-- Material for this task follows --

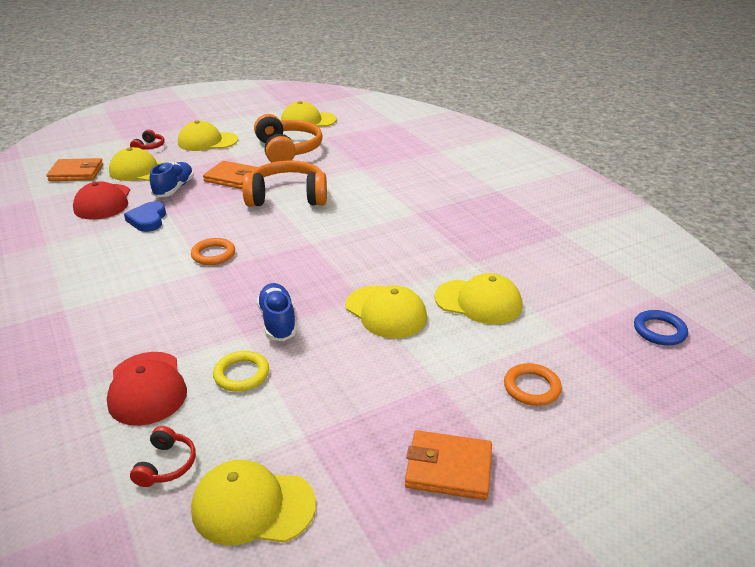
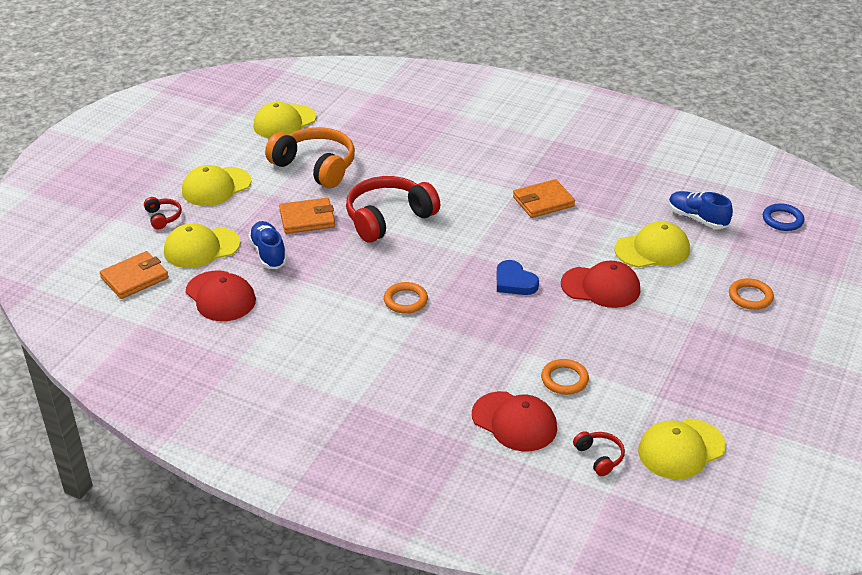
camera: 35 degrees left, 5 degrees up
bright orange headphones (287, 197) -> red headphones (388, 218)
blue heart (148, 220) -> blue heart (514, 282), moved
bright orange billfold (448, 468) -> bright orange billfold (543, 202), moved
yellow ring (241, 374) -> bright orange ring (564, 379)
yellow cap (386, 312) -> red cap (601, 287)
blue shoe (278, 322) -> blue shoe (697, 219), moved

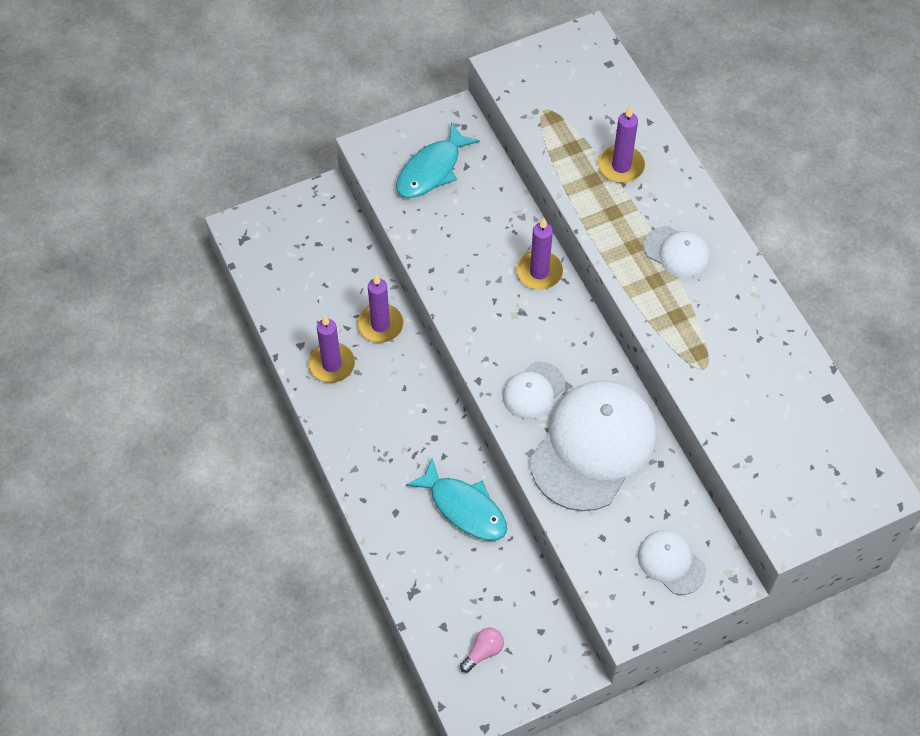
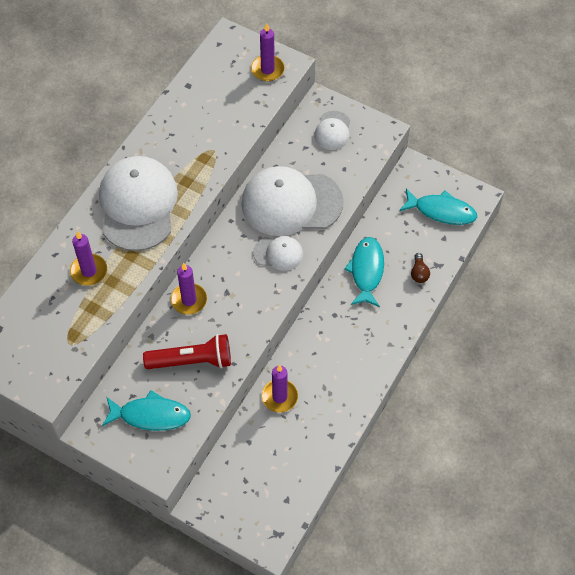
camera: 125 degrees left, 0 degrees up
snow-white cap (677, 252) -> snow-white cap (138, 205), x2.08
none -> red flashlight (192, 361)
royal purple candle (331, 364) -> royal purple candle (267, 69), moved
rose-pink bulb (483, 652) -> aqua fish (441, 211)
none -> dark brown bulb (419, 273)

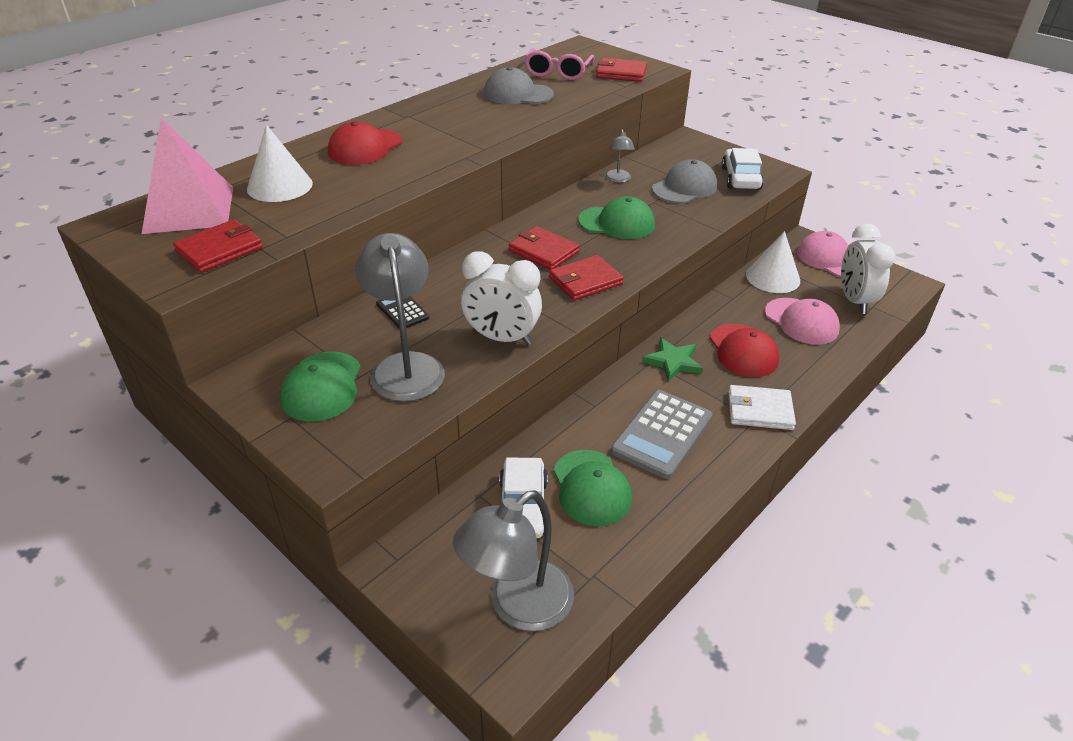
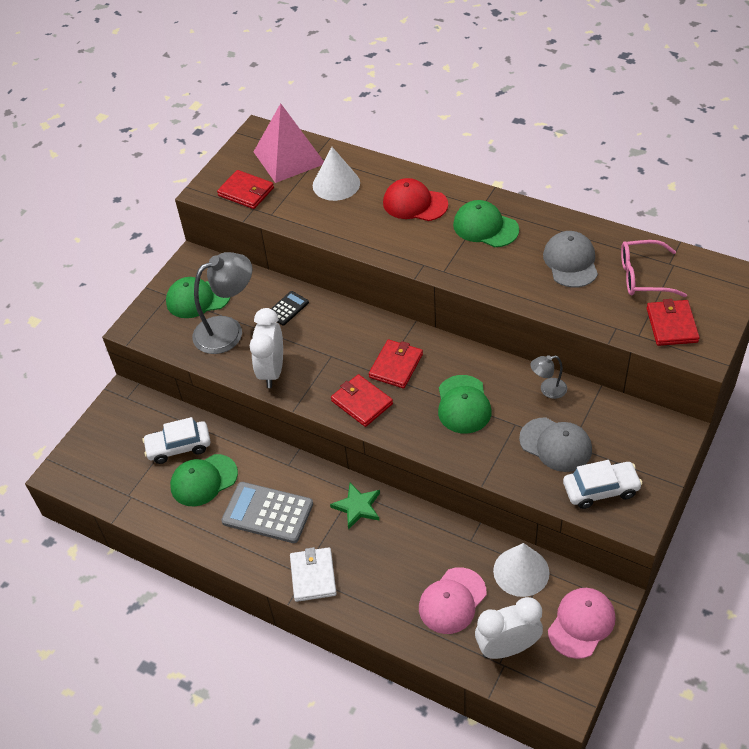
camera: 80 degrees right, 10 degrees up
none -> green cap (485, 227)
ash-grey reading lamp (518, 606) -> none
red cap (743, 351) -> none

-- Material for this task concluded --

Would you write out the material above in full, exactly as given, except for its pictures?

Output for this exercise >>
camera: 35 degrees left, 5 degrees up
bright orange headphones (287, 197) -> red headphones (388, 218)
blue heart (148, 220) -> blue heart (514, 282), moved
bright orange billfold (448, 468) -> bright orange billfold (543, 202), moved
yellow ring (241, 374) -> bright orange ring (564, 379)
yellow cap (386, 312) -> red cap (601, 287)
blue shoe (278, 322) -> blue shoe (697, 219), moved

camera: 125 degrees left, 0 degrees up
snow-white cap (677, 252) -> snow-white cap (138, 205), x2.08
none -> red flashlight (192, 361)
royal purple candle (331, 364) -> royal purple candle (267, 69), moved
rose-pink bulb (483, 652) -> aqua fish (441, 211)
none -> dark brown bulb (419, 273)

camera: 80 degrees right, 10 degrees up
none -> green cap (485, 227)
ash-grey reading lamp (518, 606) -> none
red cap (743, 351) -> none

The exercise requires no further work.